Exercise instructions
Check each line of the entries below for the word "amarillo", and copy the lines that have it.

Data to process
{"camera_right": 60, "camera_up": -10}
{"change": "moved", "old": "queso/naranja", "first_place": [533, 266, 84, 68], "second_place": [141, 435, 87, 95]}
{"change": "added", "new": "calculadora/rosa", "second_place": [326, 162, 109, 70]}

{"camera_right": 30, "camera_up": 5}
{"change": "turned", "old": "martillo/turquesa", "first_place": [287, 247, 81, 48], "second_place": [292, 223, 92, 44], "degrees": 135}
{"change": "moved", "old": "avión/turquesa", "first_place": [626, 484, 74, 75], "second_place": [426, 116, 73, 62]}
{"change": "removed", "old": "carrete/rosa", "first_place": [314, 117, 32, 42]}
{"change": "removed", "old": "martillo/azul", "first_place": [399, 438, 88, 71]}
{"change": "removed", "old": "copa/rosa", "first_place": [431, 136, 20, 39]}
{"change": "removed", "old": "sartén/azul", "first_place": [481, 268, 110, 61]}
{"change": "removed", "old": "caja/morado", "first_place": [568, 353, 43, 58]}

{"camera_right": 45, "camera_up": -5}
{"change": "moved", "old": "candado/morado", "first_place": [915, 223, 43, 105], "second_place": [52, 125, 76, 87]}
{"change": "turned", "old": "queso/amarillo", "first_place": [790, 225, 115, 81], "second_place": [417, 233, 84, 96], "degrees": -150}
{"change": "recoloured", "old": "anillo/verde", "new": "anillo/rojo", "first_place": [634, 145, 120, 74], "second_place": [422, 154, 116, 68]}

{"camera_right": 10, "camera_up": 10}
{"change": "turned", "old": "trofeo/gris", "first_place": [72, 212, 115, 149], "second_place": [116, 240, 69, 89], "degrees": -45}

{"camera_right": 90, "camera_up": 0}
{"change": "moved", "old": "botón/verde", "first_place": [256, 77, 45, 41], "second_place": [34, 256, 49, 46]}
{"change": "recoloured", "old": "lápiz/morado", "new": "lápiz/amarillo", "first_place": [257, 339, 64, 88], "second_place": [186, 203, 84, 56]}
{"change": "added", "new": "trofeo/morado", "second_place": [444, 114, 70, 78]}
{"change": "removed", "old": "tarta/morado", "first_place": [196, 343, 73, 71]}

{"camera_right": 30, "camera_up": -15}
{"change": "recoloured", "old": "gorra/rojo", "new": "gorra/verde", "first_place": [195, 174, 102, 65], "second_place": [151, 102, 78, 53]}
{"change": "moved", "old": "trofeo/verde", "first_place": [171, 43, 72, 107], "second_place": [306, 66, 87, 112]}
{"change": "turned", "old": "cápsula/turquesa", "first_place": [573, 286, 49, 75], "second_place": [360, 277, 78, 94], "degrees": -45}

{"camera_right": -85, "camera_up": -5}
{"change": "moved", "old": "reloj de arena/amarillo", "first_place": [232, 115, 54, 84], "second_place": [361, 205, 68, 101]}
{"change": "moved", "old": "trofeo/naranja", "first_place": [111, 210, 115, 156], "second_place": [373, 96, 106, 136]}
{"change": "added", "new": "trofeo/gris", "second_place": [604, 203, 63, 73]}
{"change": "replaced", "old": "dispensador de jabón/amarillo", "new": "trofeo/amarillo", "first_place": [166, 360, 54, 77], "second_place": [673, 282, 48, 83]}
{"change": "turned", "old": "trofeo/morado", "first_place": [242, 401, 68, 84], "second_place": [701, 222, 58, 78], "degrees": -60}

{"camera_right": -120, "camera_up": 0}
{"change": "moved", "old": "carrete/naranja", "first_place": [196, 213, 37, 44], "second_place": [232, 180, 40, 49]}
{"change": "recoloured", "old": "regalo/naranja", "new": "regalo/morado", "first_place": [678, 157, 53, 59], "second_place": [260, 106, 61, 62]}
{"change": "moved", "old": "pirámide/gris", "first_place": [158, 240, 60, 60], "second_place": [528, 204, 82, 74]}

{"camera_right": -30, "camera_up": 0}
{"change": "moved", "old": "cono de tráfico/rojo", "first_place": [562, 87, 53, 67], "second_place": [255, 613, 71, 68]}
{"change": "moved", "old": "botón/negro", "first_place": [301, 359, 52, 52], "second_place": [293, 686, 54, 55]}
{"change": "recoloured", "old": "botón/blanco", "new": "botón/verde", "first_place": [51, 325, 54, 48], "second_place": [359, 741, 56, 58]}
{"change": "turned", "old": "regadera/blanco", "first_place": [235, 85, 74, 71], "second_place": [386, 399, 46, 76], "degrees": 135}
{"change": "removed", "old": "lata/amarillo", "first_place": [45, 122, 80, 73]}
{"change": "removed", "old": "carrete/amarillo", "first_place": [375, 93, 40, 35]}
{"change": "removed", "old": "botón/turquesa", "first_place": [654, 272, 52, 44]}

Answer section
{"change": "turned", "old": "queso/amarillo", "first_place": [790, 225, 115, 81], "second_place": [417, 233, 84, 96], "degrees": -150}
{"change": "recoloured", "old": "lápiz/morado", "new": "lápiz/amarillo", "first_place": [257, 339, 64, 88], "second_place": [186, 203, 84, 56]}
{"change": "moved", "old": "reloj de arena/amarillo", "first_place": [232, 115, 54, 84], "second_place": [361, 205, 68, 101]}
{"change": "replaced", "old": "dispensador de jabón/amarillo", "new": "trofeo/amarillo", "first_place": [166, 360, 54, 77], "second_place": [673, 282, 48, 83]}
{"change": "removed", "old": "lata/amarillo", "first_place": [45, 122, 80, 73]}
{"change": "removed", "old": "carrete/amarillo", "first_place": [375, 93, 40, 35]}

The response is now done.